=== Work to complete ===
Restate word for word the lines of the entries below, starting with the line that holds "(806, 608) = (1059, 504): green nut -> none" and ending with the line that holds "(489, 356) = (414, 159): brown", and no others.

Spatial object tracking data
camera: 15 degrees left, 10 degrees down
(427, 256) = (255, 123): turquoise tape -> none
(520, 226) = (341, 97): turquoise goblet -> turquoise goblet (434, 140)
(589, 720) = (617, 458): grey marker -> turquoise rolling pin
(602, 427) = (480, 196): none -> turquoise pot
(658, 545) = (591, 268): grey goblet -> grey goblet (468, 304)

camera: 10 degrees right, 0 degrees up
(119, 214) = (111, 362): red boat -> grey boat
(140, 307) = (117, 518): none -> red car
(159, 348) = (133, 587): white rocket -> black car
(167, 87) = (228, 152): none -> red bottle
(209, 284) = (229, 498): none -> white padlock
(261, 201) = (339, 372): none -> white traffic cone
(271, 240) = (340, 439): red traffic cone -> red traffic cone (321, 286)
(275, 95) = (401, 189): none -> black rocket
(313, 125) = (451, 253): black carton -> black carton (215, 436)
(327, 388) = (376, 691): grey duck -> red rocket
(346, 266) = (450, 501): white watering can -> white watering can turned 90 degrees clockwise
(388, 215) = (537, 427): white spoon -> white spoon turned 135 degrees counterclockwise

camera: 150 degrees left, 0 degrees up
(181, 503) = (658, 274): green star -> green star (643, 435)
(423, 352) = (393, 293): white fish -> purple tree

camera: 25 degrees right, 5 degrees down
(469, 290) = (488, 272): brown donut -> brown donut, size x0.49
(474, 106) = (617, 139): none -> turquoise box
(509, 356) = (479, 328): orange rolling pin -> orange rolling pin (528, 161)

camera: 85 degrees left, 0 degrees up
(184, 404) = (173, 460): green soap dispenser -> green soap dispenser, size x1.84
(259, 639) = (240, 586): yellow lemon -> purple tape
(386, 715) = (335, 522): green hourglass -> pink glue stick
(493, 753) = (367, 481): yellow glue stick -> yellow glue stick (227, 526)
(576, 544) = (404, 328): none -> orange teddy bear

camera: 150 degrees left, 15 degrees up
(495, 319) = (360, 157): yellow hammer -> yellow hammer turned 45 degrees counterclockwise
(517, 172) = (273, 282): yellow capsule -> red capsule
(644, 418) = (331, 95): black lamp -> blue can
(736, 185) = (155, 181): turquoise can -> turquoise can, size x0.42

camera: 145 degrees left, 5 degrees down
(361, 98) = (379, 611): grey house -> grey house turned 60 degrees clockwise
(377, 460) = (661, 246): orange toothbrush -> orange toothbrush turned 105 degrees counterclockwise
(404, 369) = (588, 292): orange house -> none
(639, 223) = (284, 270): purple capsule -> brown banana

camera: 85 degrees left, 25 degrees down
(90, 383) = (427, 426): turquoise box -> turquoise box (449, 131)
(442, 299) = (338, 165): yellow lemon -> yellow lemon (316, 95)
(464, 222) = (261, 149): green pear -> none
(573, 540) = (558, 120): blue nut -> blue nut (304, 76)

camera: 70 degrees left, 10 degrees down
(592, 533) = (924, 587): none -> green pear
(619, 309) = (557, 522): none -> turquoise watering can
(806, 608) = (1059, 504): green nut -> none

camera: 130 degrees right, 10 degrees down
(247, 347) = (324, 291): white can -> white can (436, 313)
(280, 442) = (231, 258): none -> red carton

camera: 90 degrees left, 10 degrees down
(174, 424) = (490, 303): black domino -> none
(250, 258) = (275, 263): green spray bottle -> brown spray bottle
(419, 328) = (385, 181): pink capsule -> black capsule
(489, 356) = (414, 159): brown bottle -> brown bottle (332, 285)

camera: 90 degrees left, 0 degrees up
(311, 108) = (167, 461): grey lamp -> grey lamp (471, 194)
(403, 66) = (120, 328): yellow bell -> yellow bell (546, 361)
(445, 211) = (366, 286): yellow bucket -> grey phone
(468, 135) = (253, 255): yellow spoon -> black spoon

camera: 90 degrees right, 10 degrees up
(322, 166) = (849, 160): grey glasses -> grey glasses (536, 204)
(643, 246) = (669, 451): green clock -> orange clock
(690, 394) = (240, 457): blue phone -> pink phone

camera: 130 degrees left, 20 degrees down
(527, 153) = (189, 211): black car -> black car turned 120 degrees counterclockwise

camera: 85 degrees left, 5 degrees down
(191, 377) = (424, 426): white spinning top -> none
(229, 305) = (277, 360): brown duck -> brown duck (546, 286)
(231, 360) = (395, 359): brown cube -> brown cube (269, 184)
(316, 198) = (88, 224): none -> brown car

=== Answer area ===
(806, 608) = (1059, 504): green nut -> none

camera: 130 degrees right, 10 degrees down
(247, 347) = (324, 291): white can -> white can (436, 313)
(280, 442) = (231, 258): none -> red carton

camera: 90 degrees left, 10 degrees down
(174, 424) = (490, 303): black domino -> none
(250, 258) = (275, 263): green spray bottle -> brown spray bottle
(419, 328) = (385, 181): pink capsule -> black capsule
(489, 356) = (414, 159): brown bottle -> brown bottle (332, 285)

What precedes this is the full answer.